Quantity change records
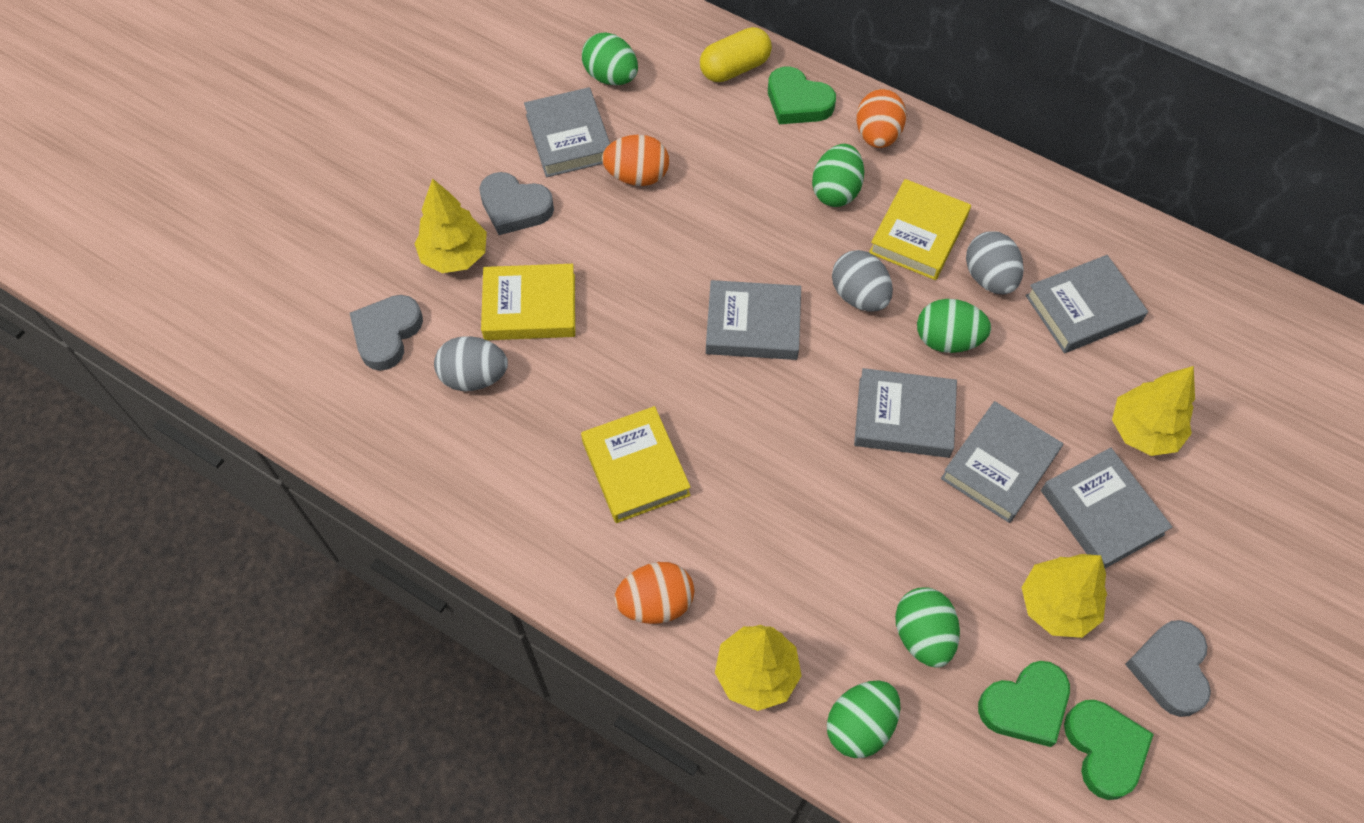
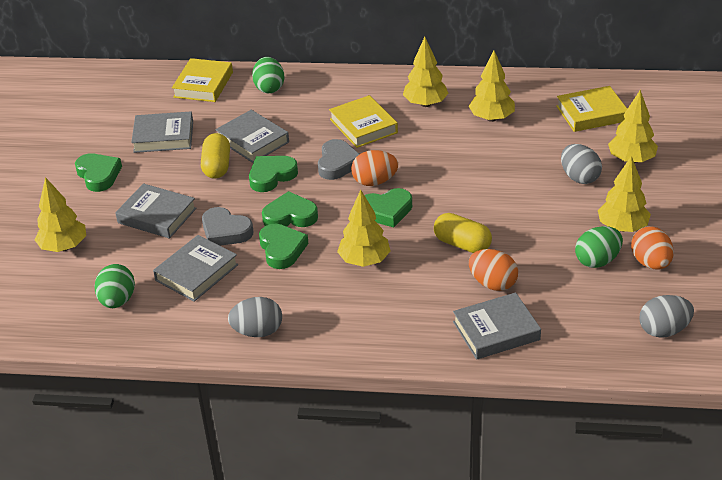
green egg: [582,32,638,85] [812,144,864,207] [827,680,900,758] [895,588,960,668] [917,299,991,353] = 5 -> [95,264,135,308] [252,57,285,93] [575,226,623,268] = 3
green heart: [768,67,836,124] [978,661,1070,747] [1064,700,1154,800] = 3 -> [75,153,122,192] [249,156,298,192] [259,224,309,269] [262,191,318,227] [364,188,412,228] = 5
grey book: [524,87,610,177] [706,280,801,360] [854,368,957,458] [941,401,1063,523] [1026,255,1148,353] [1041,448,1172,568] = 6 -> [115,183,196,239] [131,111,193,153] [153,235,238,302] [215,110,289,163] [453,292,541,360] = 5
grey heart: [350,295,423,371] [479,172,554,235] [1125,620,1211,717] = 3 -> [202,207,253,246] [318,139,359,180] = 2
yellow capsule: [700,27,772,82] = 1 -> [201,133,230,179] [434,213,492,253] = 2
yellow tree: [414,178,487,273] [715,625,802,711] [1021,554,1107,638] [1112,366,1195,456] = 4 -> [34,177,86,252] [337,190,390,267] [403,37,449,107] [469,51,515,122] [598,156,651,232] [608,90,658,163] = 6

● TASK GOAL: Write out the data above in full and exactly, but without the pictures.

● ANSWER SECTION:
green egg: [582,32,638,85] [812,144,864,207] [827,680,900,758] [895,588,960,668] [917,299,991,353] = 5 -> [95,264,135,308] [252,57,285,93] [575,226,623,268] = 3
green heart: [768,67,836,124] [978,661,1070,747] [1064,700,1154,800] = 3 -> [75,153,122,192] [249,156,298,192] [259,224,309,269] [262,191,318,227] [364,188,412,228] = 5
grey book: [524,87,610,177] [706,280,801,360] [854,368,957,458] [941,401,1063,523] [1026,255,1148,353] [1041,448,1172,568] = 6 -> [115,183,196,239] [131,111,193,153] [153,235,238,302] [215,110,289,163] [453,292,541,360] = 5
grey heart: [350,295,423,371] [479,172,554,235] [1125,620,1211,717] = 3 -> [202,207,253,246] [318,139,359,180] = 2
yellow capsule: [700,27,772,82] = 1 -> [201,133,230,179] [434,213,492,253] = 2
yellow tree: [414,178,487,273] [715,625,802,711] [1021,554,1107,638] [1112,366,1195,456] = 4 -> [34,177,86,252] [337,190,390,267] [403,37,449,107] [469,51,515,122] [598,156,651,232] [608,90,658,163] = 6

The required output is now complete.